Could you restate word for word every line from the one containing "building: [296,223,402,302] -> none" to the end of the data below, pictures excluded?

[Object correspondence data]
+---+

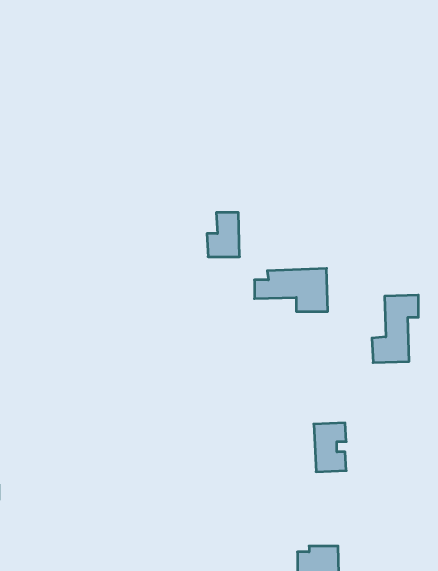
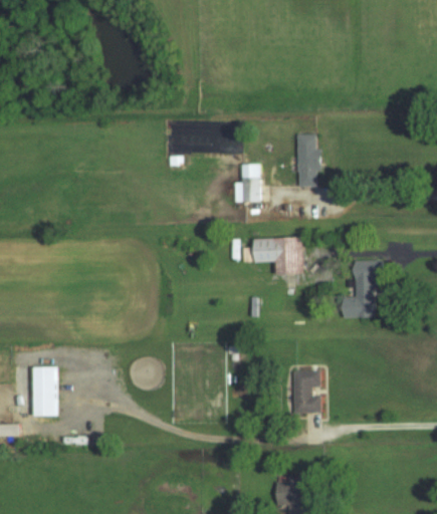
building: none -> [295,135,320,186]
building: [207,213,240,257] -> [232,164,260,202]
building: none -> [33,366,57,418]

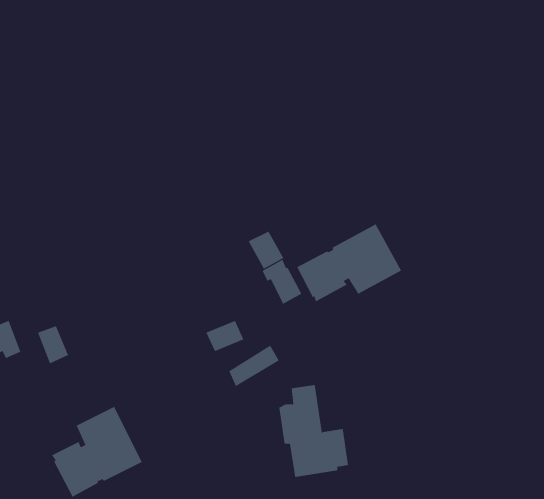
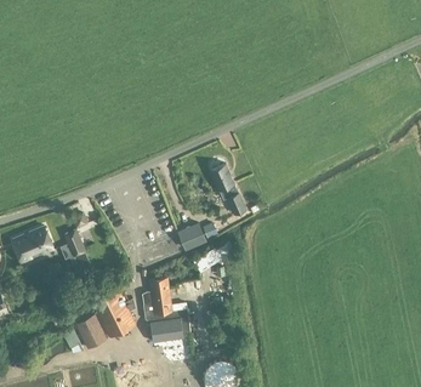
building: [296,223,402,302] -> none
building: [279,385,349,478] -> [141,279,189,343]

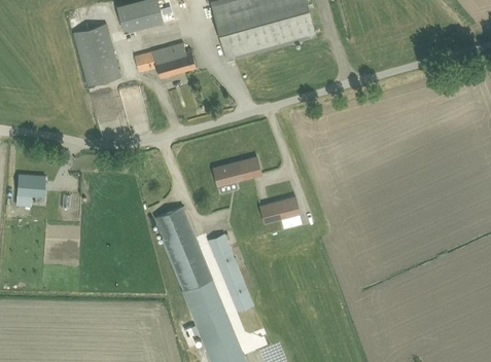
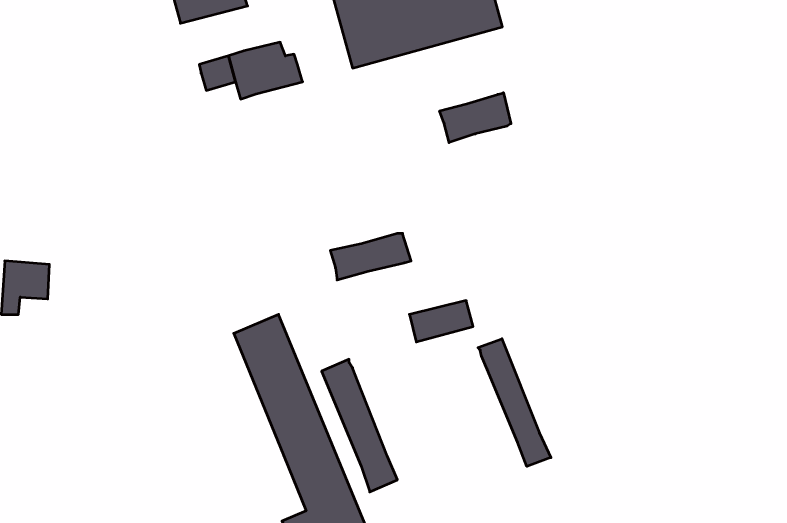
building: [72,24,119,85] -> none
building: none -> [440,93,511,143]
building: none -> [478,339,551,466]

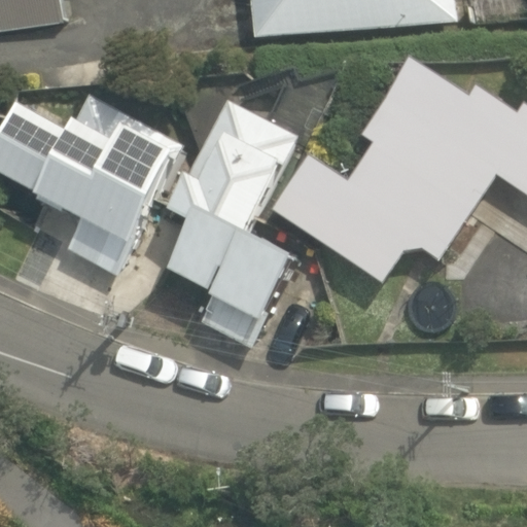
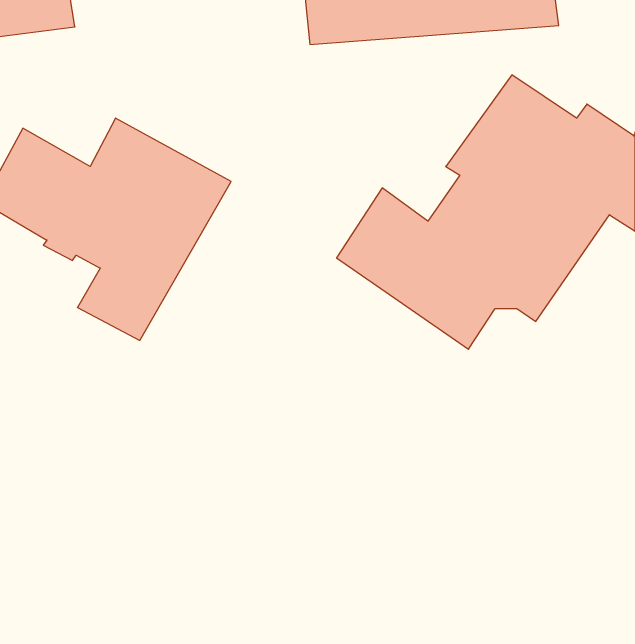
building: [169,103,297,347] -> none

+---+

• [EXPECTED ANSWER]:
building: [296,223,402,302] -> none
building: [279,385,349,478] -> [141,279,189,343]

building: [72,24,119,85] -> none
building: none -> [440,93,511,143]
building: none -> [478,339,551,466]

building: [169,103,297,347] -> none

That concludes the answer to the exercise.